BEGIN
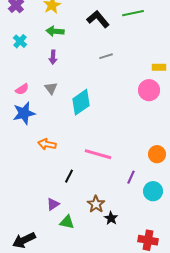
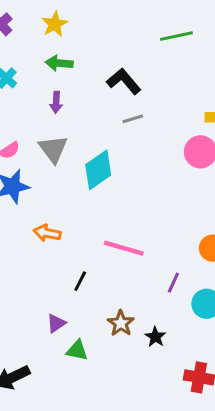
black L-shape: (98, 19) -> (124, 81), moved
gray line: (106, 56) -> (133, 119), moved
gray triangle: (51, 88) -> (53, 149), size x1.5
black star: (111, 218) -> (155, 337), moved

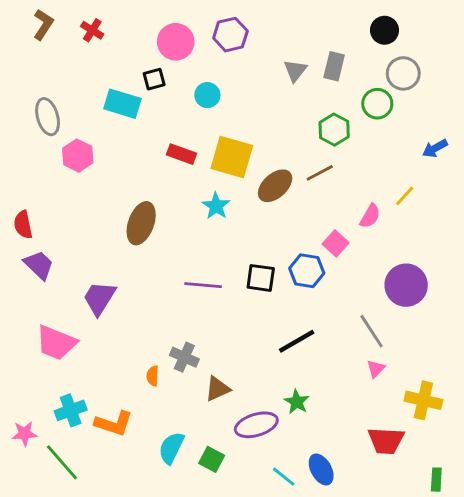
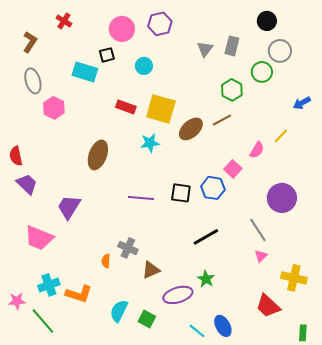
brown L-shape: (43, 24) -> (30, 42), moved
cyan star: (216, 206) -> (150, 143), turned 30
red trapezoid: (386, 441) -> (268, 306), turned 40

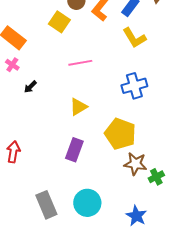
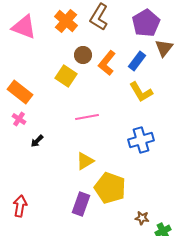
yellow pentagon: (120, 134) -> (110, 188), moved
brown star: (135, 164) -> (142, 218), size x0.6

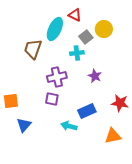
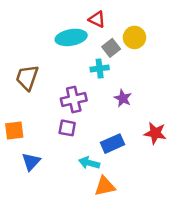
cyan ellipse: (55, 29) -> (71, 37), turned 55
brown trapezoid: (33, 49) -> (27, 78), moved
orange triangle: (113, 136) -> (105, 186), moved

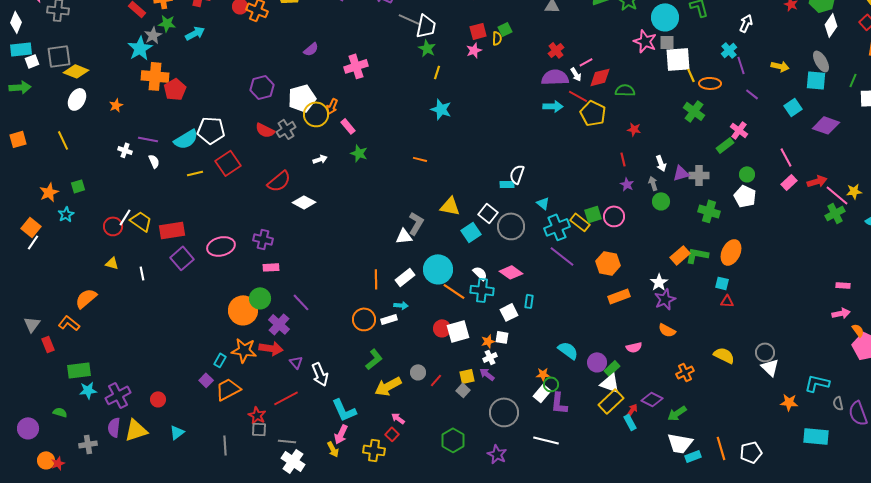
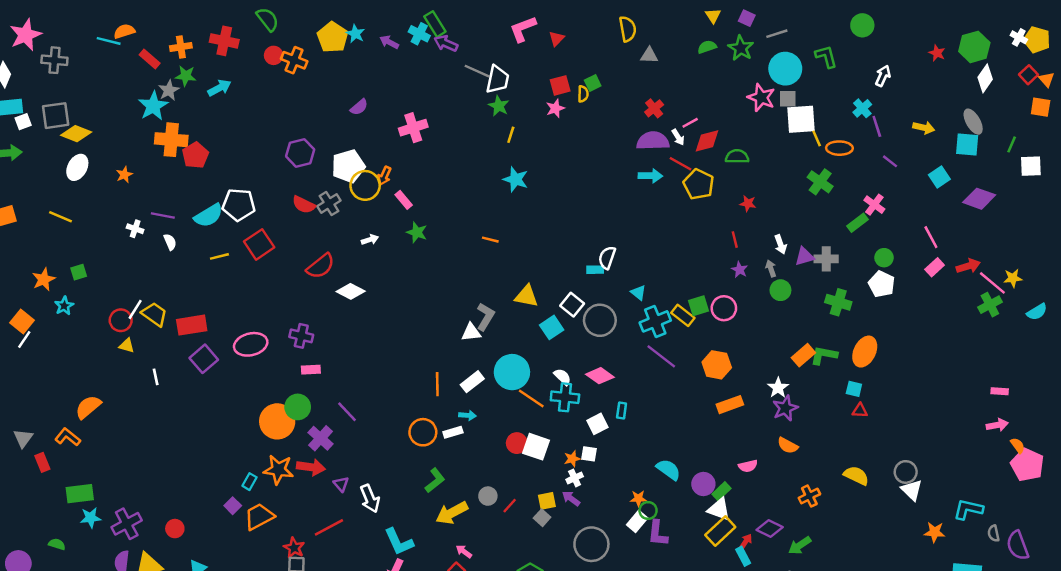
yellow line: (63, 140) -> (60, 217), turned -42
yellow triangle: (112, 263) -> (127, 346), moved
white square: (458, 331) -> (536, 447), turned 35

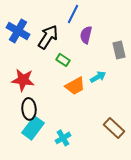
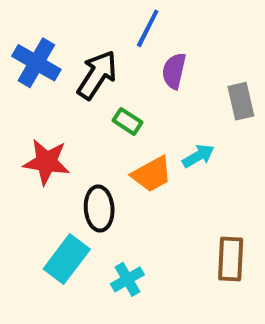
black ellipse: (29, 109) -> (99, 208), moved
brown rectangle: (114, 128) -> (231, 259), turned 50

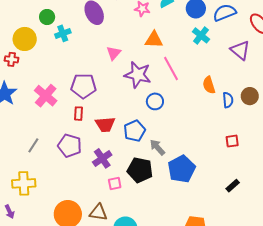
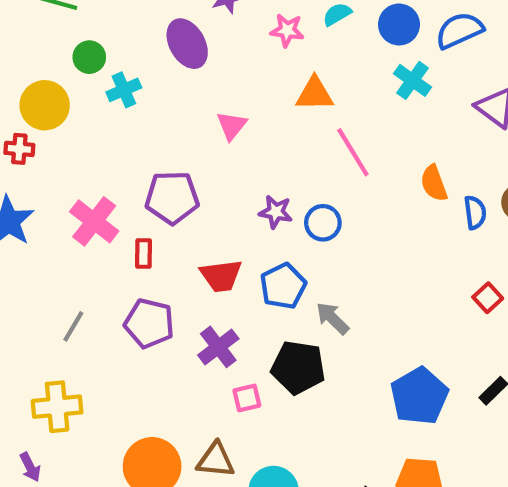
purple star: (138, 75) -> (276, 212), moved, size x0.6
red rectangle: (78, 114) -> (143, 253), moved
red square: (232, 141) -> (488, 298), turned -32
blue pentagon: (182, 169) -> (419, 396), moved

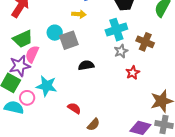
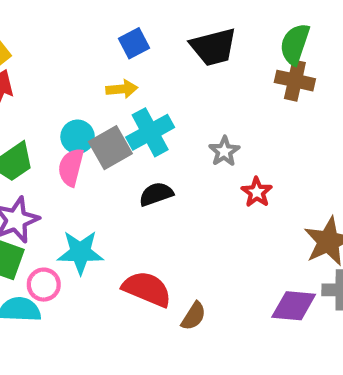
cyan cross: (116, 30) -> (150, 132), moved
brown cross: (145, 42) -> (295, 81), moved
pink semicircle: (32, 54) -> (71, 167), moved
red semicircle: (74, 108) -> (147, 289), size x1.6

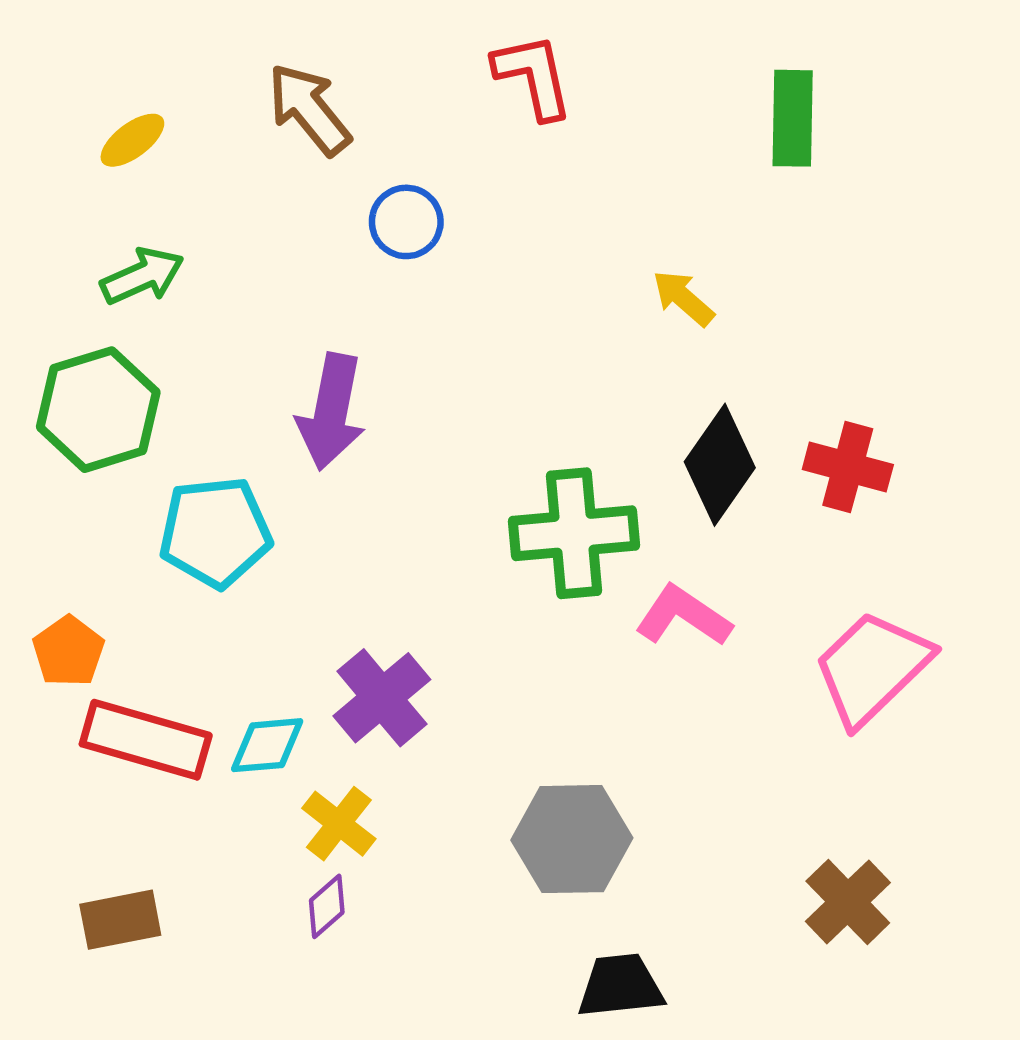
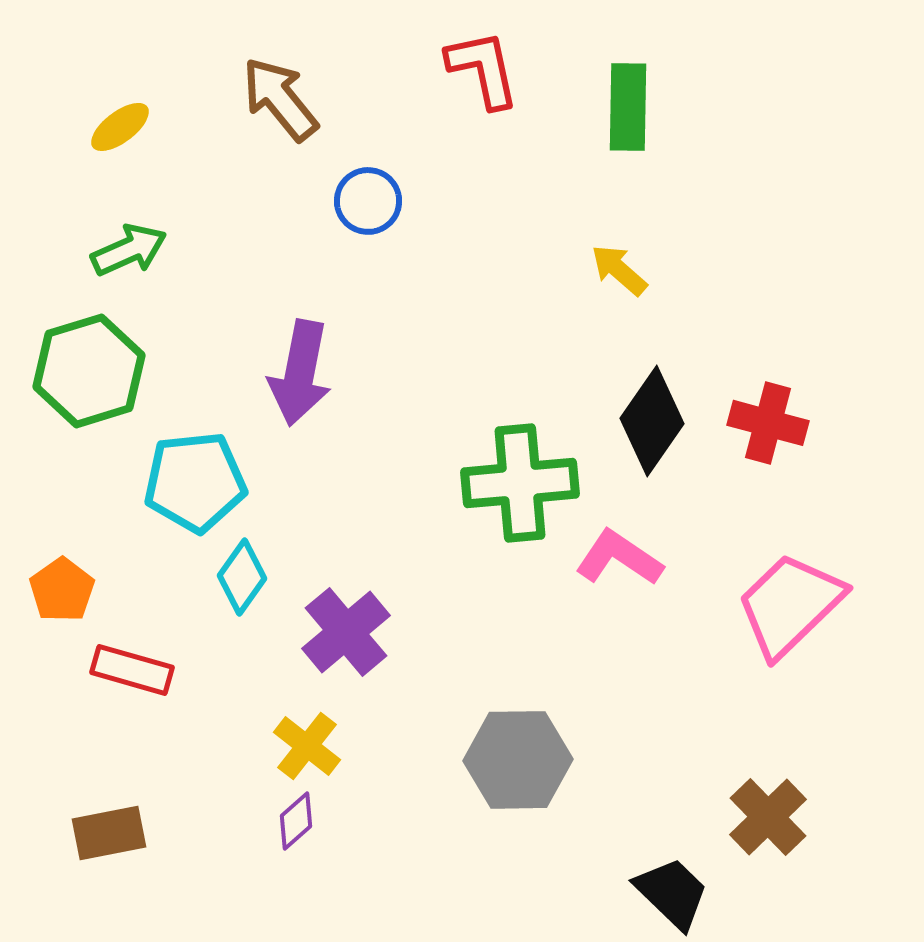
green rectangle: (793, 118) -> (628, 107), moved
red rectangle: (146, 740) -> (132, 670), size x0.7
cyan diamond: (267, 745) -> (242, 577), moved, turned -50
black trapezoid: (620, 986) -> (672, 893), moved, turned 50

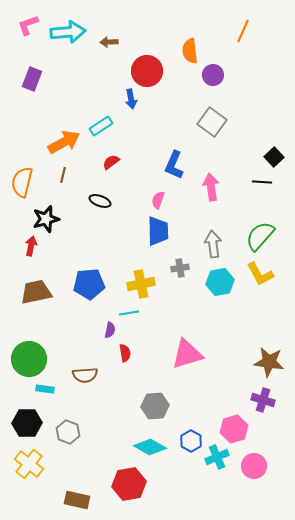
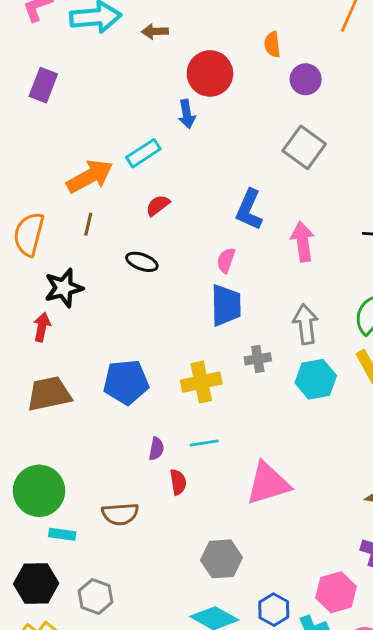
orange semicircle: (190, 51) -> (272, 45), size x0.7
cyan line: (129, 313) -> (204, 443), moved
END
### Task directions
Leaving every picture aside, reproduce exactly the lines above from the one with "white square: (458, 331)" up to and including the one with "cyan cross: (116, 30) -> (150, 132), moved", and no others.

### Problem solution
white square: (458, 331) -> (536, 447), turned 35

black ellipse: (29, 109) -> (99, 208), moved
brown rectangle: (114, 128) -> (231, 259), turned 50

purple star: (138, 75) -> (276, 212), moved, size x0.6
red rectangle: (78, 114) -> (143, 253), moved
red square: (232, 141) -> (488, 298), turned -32
blue pentagon: (182, 169) -> (419, 396), moved

cyan cross: (116, 30) -> (150, 132), moved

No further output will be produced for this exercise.